--- Material provided Enclosed Below ---
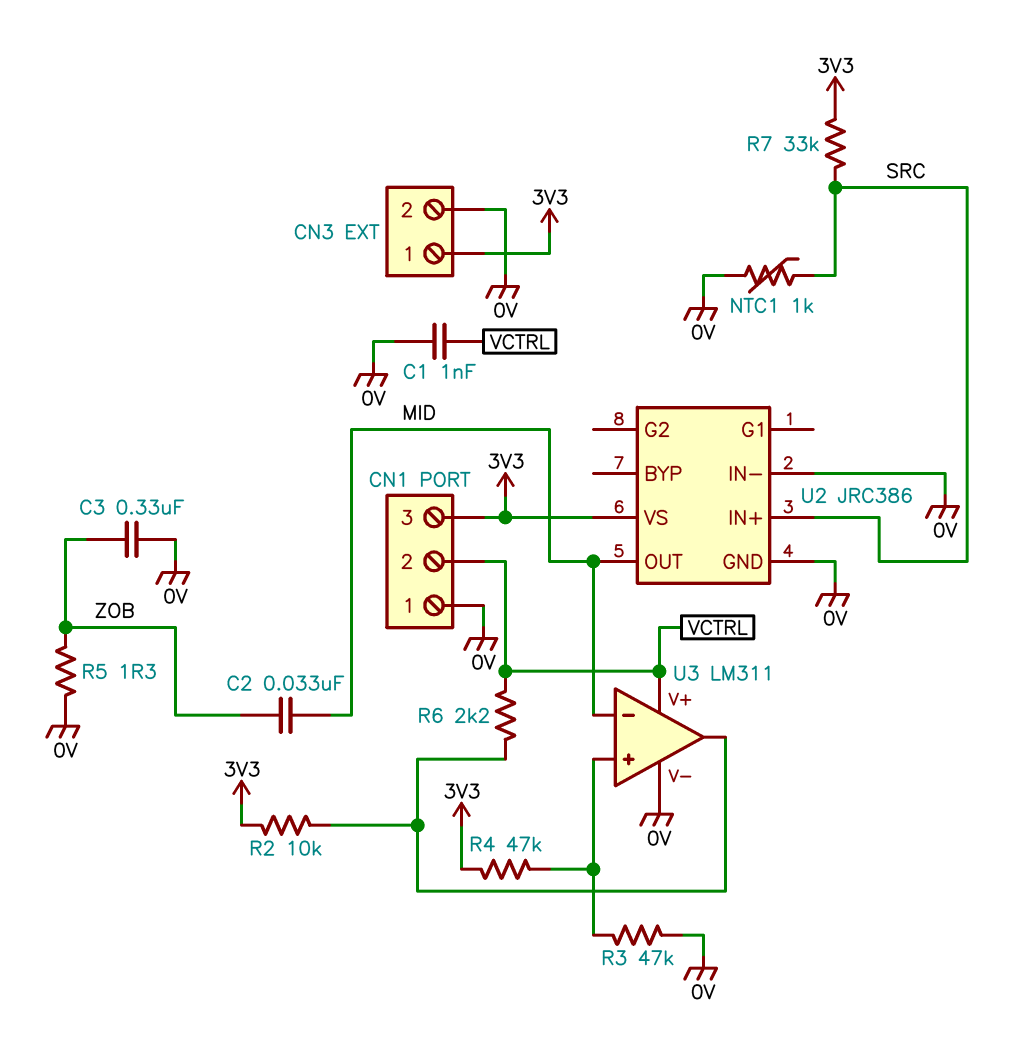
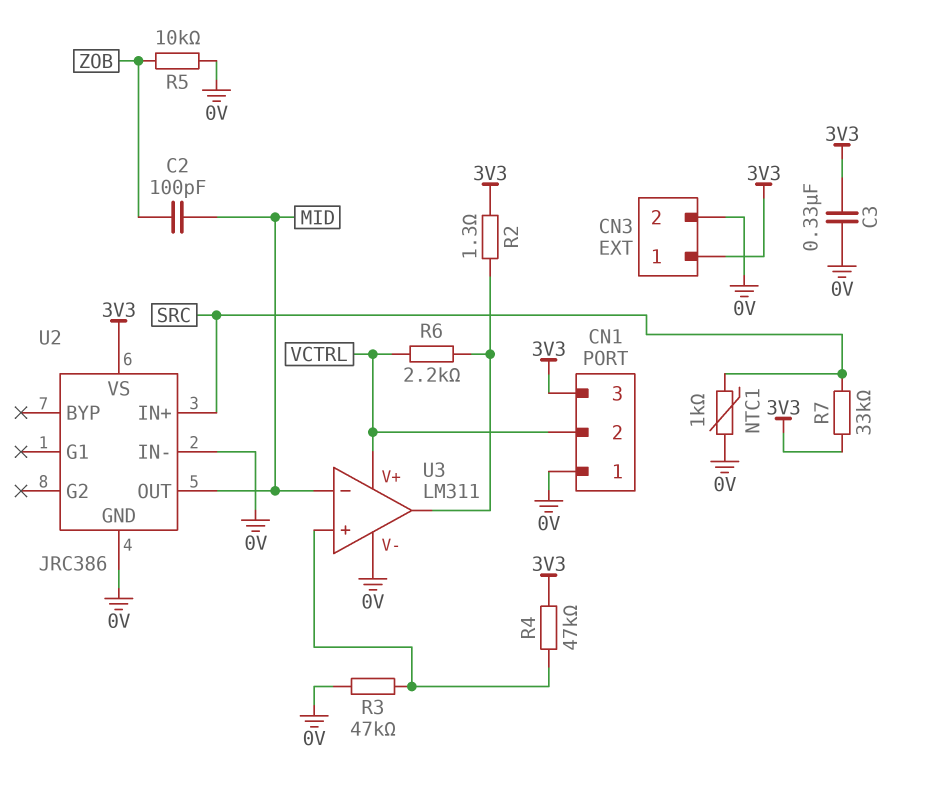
C1: 1nF (0V, VCTRL) -> none
C2: 33nF (MID, ZOB) -> 100pF (MID, ZOB)
C3: 330nF (0V, ZOB) -> 330nF (0V, 3V3)
R2: 10k (3V3, U3/out) -> 1.3 (3V3, U3/out)
R5: 1.3 (0V, ZOB) -> 10k (0V, ZOB)

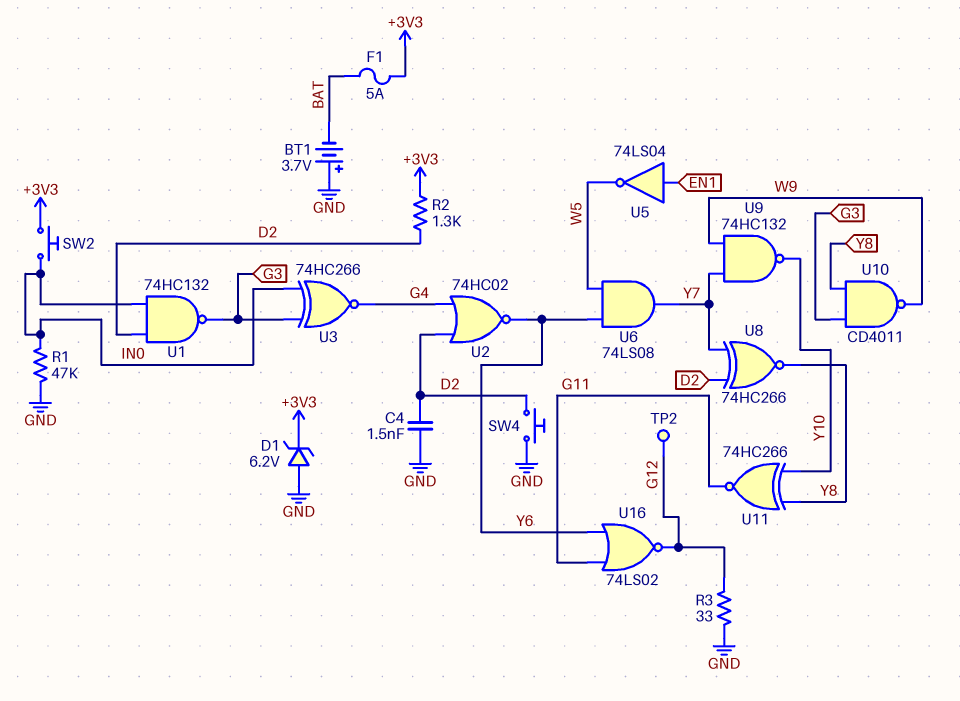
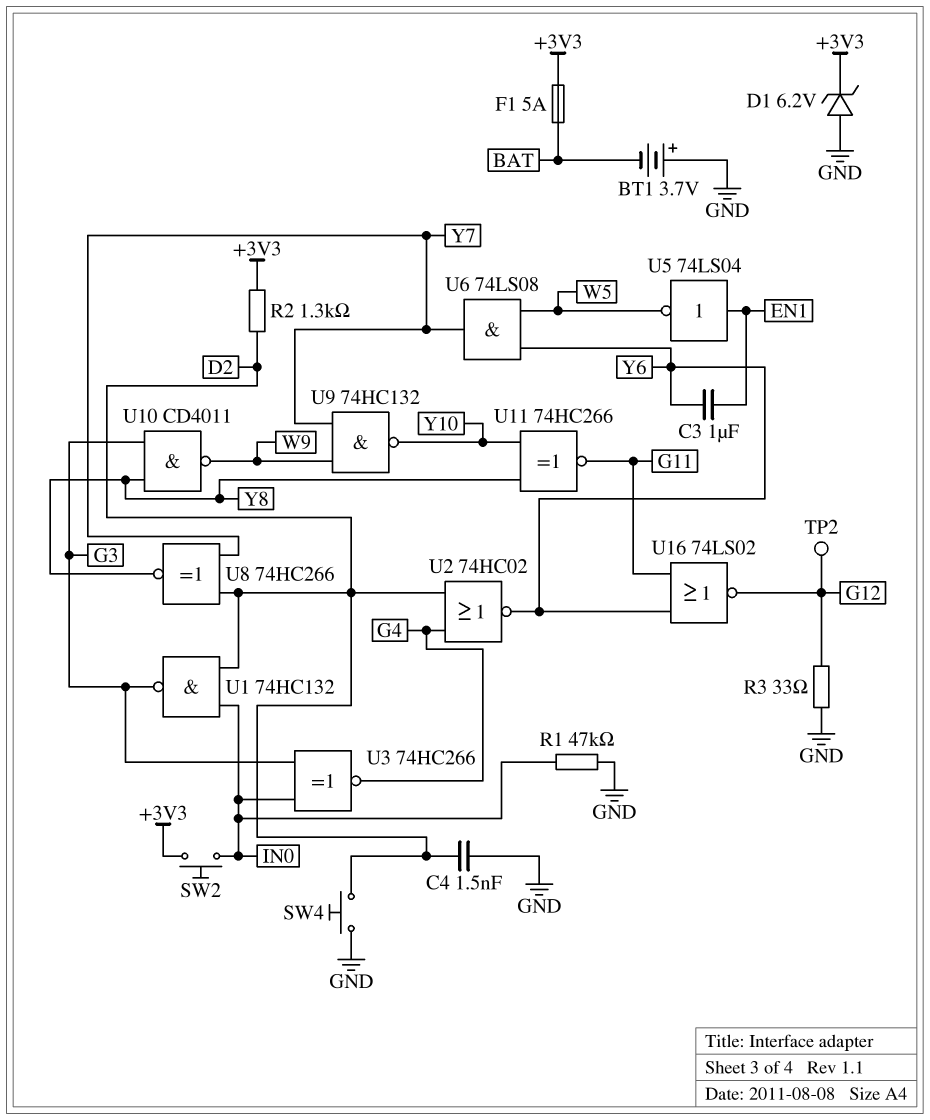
C3: none -> 1uF (EN1, Y6)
--- End of Enclosed Material provided ---
### About this exercise
Give back an exact reproduction of the entries, with all pictures excluded.

### Expected answer
C1: 1nF (0V, VCTRL) -> none
C2: 33nF (MID, ZOB) -> 100pF (MID, ZOB)
C3: 330nF (0V, ZOB) -> 330nF (0V, 3V3)
R2: 10k (3V3, U3/out) -> 1.3 (3V3, U3/out)
R5: 1.3 (0V, ZOB) -> 10k (0V, ZOB)

C3: none -> 1uF (EN1, Y6)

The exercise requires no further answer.